_Problem requirements_
Two lines below mark the span: the one containing "JP1 pin 2: +15V -> 3V3" and the one containing "D107: diode (A". Set down both, plus every line between, exactly as they stand, and nothing else.

_Data extract_
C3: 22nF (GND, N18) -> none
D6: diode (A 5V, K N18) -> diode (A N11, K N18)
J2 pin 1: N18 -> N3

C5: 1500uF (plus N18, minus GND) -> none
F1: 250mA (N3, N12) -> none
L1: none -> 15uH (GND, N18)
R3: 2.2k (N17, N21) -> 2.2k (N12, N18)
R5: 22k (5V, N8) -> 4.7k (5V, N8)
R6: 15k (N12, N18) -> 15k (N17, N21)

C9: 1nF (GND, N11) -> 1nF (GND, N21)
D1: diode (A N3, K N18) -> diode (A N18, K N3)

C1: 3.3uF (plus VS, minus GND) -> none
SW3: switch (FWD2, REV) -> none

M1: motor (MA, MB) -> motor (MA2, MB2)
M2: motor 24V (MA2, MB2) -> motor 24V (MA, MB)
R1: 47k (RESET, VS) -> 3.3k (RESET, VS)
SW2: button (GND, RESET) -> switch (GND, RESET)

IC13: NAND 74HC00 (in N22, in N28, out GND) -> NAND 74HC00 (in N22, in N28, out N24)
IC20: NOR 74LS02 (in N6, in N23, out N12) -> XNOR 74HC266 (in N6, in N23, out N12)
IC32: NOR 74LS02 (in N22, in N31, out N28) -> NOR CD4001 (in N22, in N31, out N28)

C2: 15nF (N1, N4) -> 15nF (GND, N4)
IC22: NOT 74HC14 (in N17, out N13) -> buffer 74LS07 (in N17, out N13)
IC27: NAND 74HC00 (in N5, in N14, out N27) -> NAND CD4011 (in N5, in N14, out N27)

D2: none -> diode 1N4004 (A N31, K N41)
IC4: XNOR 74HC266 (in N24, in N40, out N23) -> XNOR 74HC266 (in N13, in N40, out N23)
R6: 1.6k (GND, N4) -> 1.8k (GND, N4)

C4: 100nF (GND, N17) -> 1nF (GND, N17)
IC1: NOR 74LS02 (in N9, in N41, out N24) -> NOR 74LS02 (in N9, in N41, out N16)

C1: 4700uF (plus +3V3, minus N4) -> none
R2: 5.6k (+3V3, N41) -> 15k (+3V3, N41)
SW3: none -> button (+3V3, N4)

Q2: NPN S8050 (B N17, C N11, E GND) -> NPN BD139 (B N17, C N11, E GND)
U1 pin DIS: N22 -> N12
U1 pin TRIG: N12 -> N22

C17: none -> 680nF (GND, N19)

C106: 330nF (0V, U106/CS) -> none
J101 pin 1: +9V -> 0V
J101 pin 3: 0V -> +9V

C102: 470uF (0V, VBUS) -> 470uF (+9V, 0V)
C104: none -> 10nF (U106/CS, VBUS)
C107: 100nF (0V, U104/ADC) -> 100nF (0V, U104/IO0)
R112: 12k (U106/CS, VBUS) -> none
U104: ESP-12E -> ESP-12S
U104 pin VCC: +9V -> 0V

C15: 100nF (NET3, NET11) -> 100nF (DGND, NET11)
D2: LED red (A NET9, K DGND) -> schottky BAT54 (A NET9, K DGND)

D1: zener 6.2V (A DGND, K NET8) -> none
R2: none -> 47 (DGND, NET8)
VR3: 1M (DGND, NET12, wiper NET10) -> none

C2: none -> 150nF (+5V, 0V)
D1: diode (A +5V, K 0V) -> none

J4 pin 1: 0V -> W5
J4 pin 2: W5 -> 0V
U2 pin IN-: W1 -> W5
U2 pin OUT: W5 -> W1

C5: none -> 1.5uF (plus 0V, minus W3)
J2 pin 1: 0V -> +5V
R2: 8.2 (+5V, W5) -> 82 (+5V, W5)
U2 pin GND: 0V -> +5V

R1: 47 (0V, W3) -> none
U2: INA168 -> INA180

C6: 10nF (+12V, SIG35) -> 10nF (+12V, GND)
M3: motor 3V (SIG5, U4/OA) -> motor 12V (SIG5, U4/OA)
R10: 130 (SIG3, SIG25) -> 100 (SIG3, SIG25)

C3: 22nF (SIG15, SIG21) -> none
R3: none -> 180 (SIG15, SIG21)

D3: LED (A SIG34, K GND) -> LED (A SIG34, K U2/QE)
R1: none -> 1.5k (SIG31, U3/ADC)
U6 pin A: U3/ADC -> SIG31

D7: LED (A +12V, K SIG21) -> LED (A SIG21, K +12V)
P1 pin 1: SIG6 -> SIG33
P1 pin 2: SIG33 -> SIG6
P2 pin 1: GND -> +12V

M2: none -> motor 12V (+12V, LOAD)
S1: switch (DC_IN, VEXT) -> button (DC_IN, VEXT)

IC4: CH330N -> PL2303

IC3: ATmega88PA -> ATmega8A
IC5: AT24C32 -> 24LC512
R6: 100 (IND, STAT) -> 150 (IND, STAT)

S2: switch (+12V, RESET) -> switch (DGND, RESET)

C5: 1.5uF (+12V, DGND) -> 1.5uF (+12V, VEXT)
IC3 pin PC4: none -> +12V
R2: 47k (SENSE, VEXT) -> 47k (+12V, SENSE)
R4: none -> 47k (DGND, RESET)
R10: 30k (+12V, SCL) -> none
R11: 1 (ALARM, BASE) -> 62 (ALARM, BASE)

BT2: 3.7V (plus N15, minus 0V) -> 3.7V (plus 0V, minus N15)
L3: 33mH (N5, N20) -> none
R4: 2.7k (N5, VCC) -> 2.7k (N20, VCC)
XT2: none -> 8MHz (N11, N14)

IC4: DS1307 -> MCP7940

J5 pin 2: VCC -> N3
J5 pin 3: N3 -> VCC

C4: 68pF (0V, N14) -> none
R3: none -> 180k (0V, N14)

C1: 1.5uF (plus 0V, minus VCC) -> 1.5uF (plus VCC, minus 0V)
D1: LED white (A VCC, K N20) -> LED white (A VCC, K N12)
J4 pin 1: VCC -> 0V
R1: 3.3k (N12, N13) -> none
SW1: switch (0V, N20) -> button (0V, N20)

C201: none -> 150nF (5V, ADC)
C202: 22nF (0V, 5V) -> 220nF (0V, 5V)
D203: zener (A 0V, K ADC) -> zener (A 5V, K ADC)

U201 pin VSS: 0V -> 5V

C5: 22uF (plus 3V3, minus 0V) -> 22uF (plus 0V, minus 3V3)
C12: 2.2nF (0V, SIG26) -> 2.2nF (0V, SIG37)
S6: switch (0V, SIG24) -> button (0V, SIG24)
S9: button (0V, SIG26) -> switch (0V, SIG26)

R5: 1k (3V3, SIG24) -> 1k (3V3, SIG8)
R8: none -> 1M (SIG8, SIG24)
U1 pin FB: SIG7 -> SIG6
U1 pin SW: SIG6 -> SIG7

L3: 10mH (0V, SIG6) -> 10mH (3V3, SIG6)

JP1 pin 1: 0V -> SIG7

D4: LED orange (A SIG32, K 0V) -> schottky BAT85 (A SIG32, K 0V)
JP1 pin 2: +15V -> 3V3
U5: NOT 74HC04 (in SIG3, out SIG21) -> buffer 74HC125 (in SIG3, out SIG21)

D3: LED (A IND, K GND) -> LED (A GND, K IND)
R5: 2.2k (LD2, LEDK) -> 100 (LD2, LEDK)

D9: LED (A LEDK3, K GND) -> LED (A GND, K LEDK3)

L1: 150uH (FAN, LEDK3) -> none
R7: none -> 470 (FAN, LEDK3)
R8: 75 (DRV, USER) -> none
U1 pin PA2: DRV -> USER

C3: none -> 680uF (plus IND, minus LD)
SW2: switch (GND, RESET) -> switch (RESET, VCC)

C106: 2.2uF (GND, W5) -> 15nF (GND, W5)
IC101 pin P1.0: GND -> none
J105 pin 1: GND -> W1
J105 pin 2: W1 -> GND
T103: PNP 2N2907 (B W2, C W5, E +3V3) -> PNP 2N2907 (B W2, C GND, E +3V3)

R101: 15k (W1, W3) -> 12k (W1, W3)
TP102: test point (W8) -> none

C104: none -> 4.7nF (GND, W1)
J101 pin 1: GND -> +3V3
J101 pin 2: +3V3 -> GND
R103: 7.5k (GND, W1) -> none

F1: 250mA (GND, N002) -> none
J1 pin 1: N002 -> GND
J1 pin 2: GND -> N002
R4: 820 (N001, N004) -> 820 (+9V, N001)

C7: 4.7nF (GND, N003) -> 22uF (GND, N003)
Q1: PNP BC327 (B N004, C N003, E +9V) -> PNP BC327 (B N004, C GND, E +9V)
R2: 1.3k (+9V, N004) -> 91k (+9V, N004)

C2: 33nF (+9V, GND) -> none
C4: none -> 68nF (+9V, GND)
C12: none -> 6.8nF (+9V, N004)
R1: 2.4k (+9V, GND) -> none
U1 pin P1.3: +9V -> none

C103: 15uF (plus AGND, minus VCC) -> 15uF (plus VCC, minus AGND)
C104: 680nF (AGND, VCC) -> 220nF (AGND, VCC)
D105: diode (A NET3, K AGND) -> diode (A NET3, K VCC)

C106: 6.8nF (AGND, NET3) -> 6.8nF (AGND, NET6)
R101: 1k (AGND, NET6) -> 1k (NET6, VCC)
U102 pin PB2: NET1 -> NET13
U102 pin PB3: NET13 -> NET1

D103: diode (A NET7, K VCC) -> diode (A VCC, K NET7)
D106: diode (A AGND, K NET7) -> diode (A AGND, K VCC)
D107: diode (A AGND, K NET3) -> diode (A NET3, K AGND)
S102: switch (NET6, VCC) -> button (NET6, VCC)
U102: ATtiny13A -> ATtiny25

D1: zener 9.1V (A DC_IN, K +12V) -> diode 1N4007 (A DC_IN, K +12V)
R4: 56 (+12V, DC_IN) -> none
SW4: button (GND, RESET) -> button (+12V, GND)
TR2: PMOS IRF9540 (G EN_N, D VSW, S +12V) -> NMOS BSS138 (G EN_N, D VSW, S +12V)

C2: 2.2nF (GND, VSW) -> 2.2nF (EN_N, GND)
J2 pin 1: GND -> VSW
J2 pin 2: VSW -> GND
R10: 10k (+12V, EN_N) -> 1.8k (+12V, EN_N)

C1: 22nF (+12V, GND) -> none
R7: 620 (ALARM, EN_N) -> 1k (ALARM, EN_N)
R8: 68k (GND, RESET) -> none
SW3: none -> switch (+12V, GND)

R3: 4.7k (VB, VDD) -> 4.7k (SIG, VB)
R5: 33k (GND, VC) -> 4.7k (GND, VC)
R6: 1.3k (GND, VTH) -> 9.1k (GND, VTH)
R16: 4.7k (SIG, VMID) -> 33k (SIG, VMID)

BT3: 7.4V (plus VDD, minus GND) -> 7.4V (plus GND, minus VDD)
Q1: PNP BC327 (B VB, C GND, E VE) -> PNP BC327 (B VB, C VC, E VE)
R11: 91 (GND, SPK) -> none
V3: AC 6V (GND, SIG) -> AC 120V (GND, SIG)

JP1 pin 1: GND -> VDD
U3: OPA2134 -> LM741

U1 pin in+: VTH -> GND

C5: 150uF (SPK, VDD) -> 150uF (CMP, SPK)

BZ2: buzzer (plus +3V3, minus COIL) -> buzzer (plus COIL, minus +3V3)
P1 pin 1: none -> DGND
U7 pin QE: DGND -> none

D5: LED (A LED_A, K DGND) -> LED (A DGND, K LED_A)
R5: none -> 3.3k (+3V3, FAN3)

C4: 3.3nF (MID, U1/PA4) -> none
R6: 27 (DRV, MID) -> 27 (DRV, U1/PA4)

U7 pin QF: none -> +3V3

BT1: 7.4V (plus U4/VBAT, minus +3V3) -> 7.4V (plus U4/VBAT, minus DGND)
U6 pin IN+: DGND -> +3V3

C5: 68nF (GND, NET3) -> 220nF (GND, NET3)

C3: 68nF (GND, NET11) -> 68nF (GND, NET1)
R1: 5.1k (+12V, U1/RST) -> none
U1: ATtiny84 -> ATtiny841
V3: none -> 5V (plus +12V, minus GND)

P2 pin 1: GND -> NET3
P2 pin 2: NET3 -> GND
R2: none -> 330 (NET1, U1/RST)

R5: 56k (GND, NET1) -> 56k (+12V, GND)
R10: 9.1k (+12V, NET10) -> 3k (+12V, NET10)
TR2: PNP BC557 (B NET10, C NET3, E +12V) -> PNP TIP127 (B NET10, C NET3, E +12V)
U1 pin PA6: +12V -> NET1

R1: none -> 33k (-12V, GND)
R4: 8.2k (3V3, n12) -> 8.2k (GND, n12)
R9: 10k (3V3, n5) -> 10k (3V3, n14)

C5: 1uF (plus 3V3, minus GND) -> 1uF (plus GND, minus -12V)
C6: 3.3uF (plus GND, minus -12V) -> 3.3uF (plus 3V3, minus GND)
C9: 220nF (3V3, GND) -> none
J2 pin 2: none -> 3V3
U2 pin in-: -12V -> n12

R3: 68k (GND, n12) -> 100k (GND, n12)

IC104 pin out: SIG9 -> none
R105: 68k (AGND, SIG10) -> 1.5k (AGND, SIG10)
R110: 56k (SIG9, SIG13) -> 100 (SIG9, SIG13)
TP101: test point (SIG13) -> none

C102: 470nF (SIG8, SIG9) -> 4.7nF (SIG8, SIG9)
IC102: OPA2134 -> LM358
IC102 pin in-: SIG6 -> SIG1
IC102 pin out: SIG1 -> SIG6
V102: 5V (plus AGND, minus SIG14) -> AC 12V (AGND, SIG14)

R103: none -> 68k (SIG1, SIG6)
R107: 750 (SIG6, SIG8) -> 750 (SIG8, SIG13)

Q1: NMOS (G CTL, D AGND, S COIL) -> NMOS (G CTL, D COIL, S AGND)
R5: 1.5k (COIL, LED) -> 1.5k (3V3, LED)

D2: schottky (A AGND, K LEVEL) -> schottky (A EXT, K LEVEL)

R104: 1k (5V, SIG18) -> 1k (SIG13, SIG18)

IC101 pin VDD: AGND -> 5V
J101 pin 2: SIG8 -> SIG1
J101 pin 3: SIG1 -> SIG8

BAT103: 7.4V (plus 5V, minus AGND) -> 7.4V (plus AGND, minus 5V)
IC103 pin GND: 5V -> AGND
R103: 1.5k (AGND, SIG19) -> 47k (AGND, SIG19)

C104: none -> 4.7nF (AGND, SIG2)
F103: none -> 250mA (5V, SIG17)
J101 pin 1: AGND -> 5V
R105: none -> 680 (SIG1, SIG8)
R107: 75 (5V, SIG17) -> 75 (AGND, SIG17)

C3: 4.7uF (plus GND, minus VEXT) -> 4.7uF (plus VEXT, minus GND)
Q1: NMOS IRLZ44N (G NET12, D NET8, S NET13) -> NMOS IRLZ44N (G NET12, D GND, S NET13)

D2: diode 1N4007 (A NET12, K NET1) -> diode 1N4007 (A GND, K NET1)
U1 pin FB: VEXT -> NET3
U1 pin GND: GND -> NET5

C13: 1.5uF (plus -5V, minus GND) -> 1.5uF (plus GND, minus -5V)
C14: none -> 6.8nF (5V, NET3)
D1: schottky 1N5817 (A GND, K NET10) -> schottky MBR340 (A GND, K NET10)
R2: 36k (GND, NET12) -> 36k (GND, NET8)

_Expected answer_
JP1 pin 2: +15V -> 3V3
U5: NOT 74HC04 (in SIG3, out SIG21) -> buffer 74HC125 (in SIG3, out SIG21)

D3: LED (A IND, K GND) -> LED (A GND, K IND)
R5: 2.2k (LD2, LEDK) -> 100 (LD2, LEDK)

D9: LED (A LEDK3, K GND) -> LED (A GND, K LEDK3)

L1: 150uH (FAN, LEDK3) -> none
R7: none -> 470 (FAN, LEDK3)
R8: 75 (DRV, USER) -> none
U1 pin PA2: DRV -> USER

C3: none -> 680uF (plus IND, minus LD)
SW2: switch (GND, RESET) -> switch (RESET, VCC)

C106: 2.2uF (GND, W5) -> 15nF (GND, W5)
IC101 pin P1.0: GND -> none
J105 pin 1: GND -> W1
J105 pin 2: W1 -> GND
T103: PNP 2N2907 (B W2, C W5, E +3V3) -> PNP 2N2907 (B W2, C GND, E +3V3)

R101: 15k (W1, W3) -> 12k (W1, W3)
TP102: test point (W8) -> none

C104: none -> 4.7nF (GND, W1)
J101 pin 1: GND -> +3V3
J101 pin 2: +3V3 -> GND
R103: 7.5k (GND, W1) -> none

F1: 250mA (GND, N002) -> none
J1 pin 1: N002 -> GND
J1 pin 2: GND -> N002
R4: 820 (N001, N004) -> 820 (+9V, N001)

C7: 4.7nF (GND, N003) -> 22uF (GND, N003)
Q1: PNP BC327 (B N004, C N003, E +9V) -> PNP BC327 (B N004, C GND, E +9V)
R2: 1.3k (+9V, N004) -> 91k (+9V, N004)

C2: 33nF (+9V, GND) -> none
C4: none -> 68nF (+9V, GND)
C12: none -> 6.8nF (+9V, N004)
R1: 2.4k (+9V, GND) -> none
U1 pin P1.3: +9V -> none

C103: 15uF (plus AGND, minus VCC) -> 15uF (plus VCC, minus AGND)
C104: 680nF (AGND, VCC) -> 220nF (AGND, VCC)
D105: diode (A NET3, K AGND) -> diode (A NET3, K VCC)

C106: 6.8nF (AGND, NET3) -> 6.8nF (AGND, NET6)
R101: 1k (AGND, NET6) -> 1k (NET6, VCC)
U102 pin PB2: NET1 -> NET13
U102 pin PB3: NET13 -> NET1

D103: diode (A NET7, K VCC) -> diode (A VCC, K NET7)
D106: diode (A AGND, K NET7) -> diode (A AGND, K VCC)
D107: diode (A AGND, K NET3) -> diode (A NET3, K AGND)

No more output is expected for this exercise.